### WHAT IS BEING ASKED:
Only lines with the string "lime" are wanted. Pull them out of the data.

### RECORDED INFORMATION:
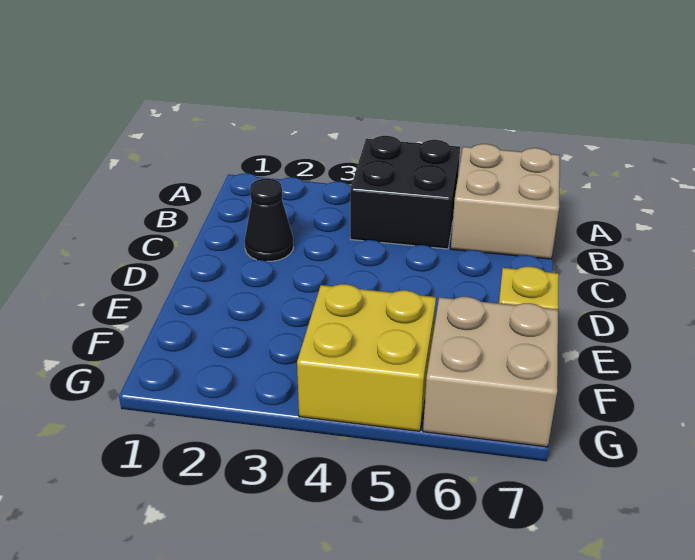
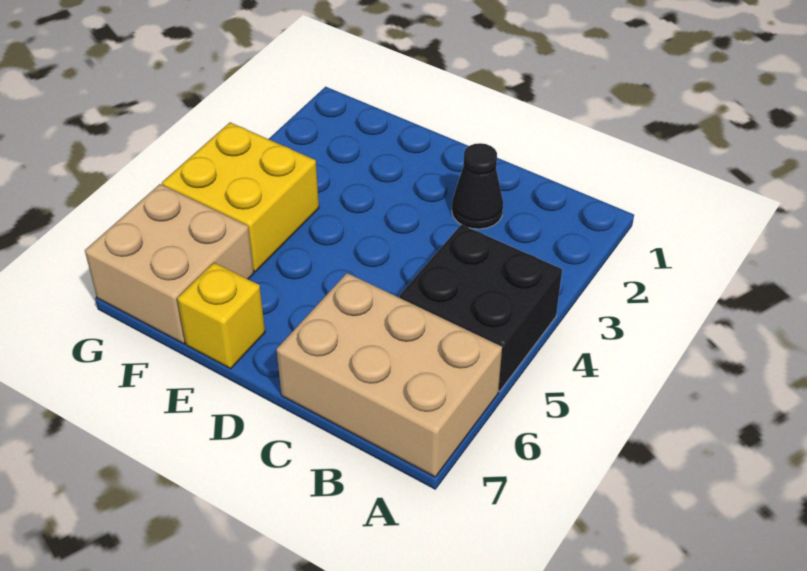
tan brick A6:B7 level 1 -> tan brick A6:C7 level 1

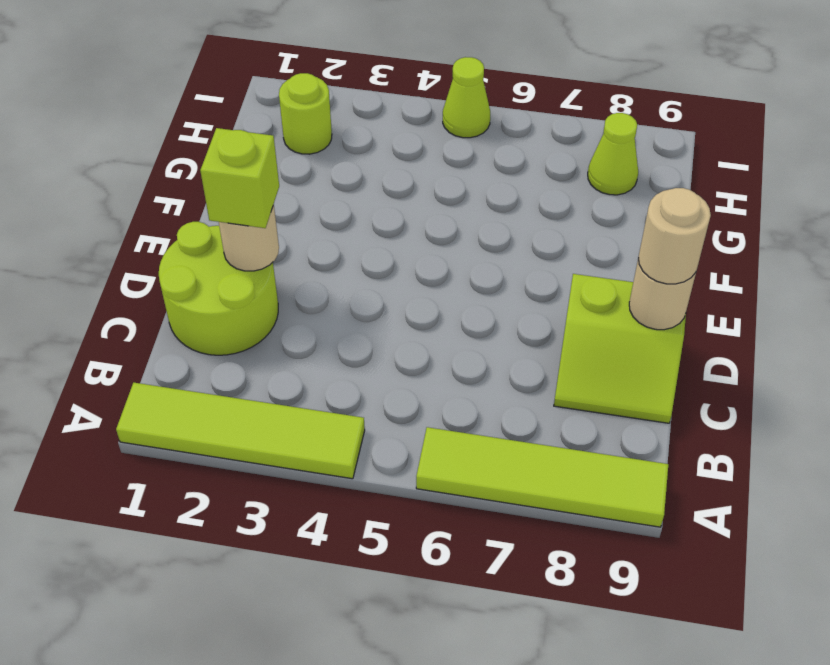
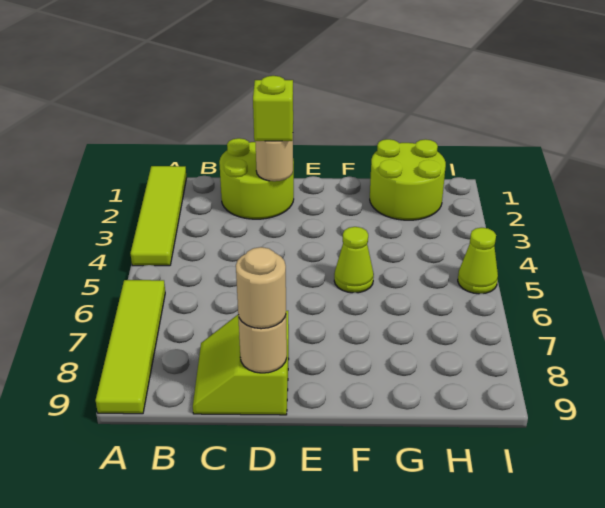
lime round brick H2 level 1 -> lime round brick G1:H2 level 1
lime cone H8 level 1 -> lime cone F5 level 1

### SOLUTION TO THIS PROBLEM:
lime round brick H2 level 1 -> lime round brick G1:H2 level 1
lime cone H8 level 1 -> lime cone F5 level 1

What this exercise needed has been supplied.